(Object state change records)
#####

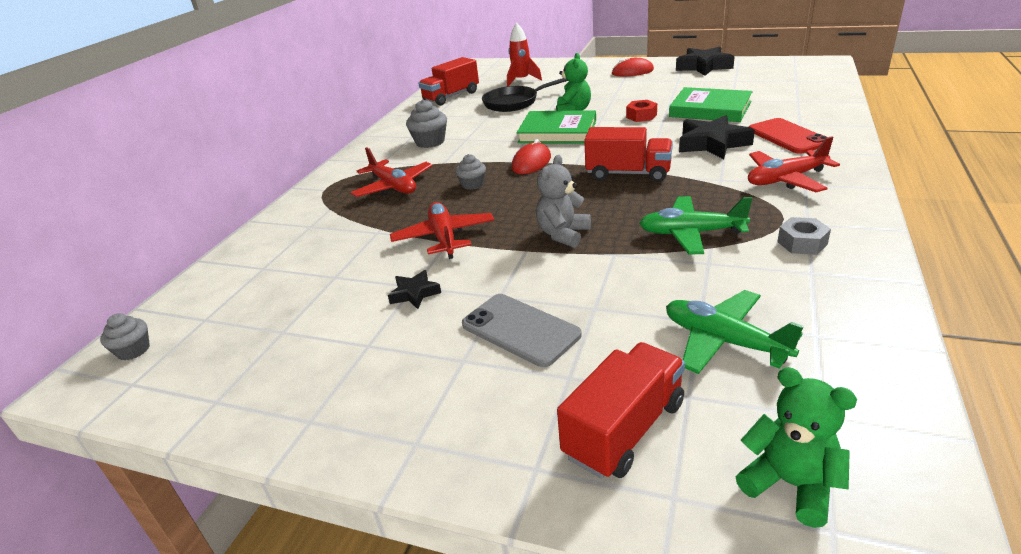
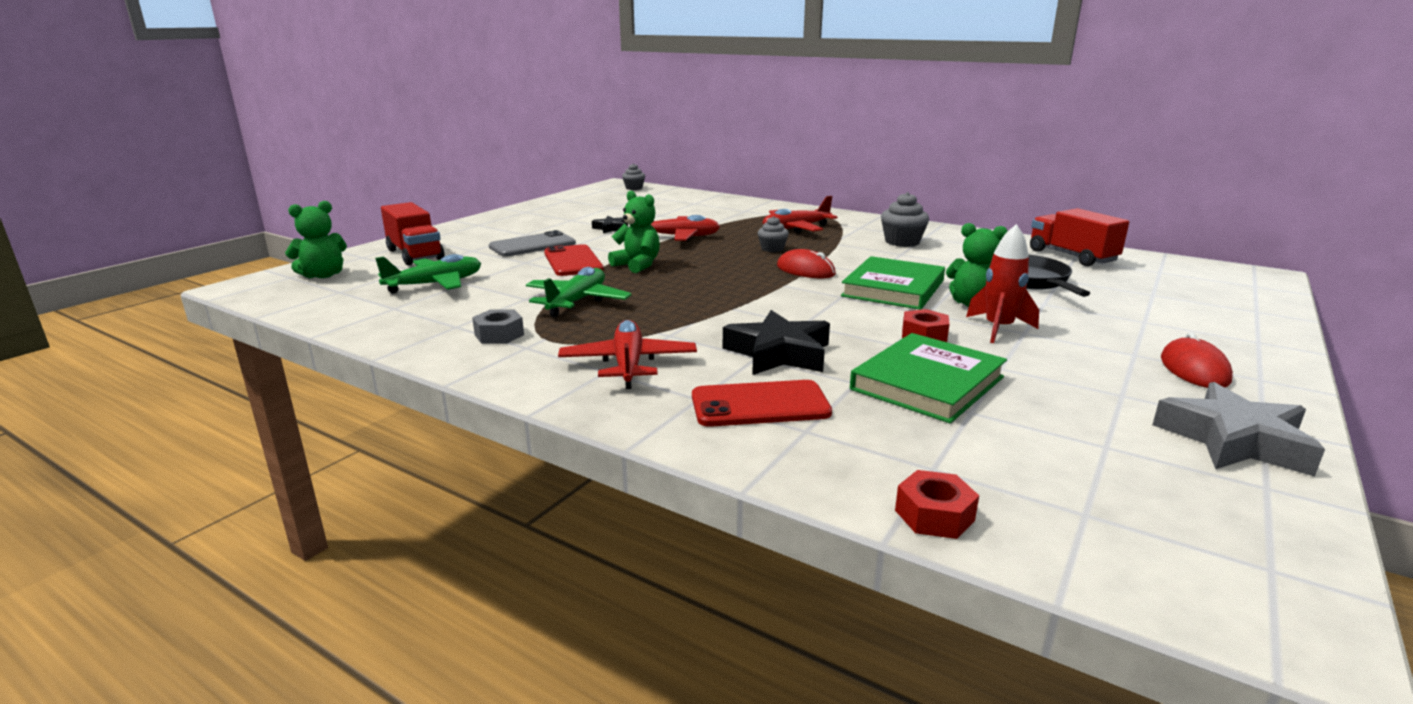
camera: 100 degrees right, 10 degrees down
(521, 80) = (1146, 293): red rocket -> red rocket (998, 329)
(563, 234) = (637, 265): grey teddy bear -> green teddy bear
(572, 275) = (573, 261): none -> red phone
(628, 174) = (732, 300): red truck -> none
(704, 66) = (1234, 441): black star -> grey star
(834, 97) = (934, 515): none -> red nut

#####

Excluding the pictures, transcribe all of the entries exactly.

camera: 100 degrees right, 10 degrees down
(521, 80) = (1146, 293): red rocket -> red rocket (998, 329)
(563, 234) = (637, 265): grey teddy bear -> green teddy bear
(572, 275) = (573, 261): none -> red phone
(628, 174) = (732, 300): red truck -> none
(704, 66) = (1234, 441): black star -> grey star
(834, 97) = (934, 515): none -> red nut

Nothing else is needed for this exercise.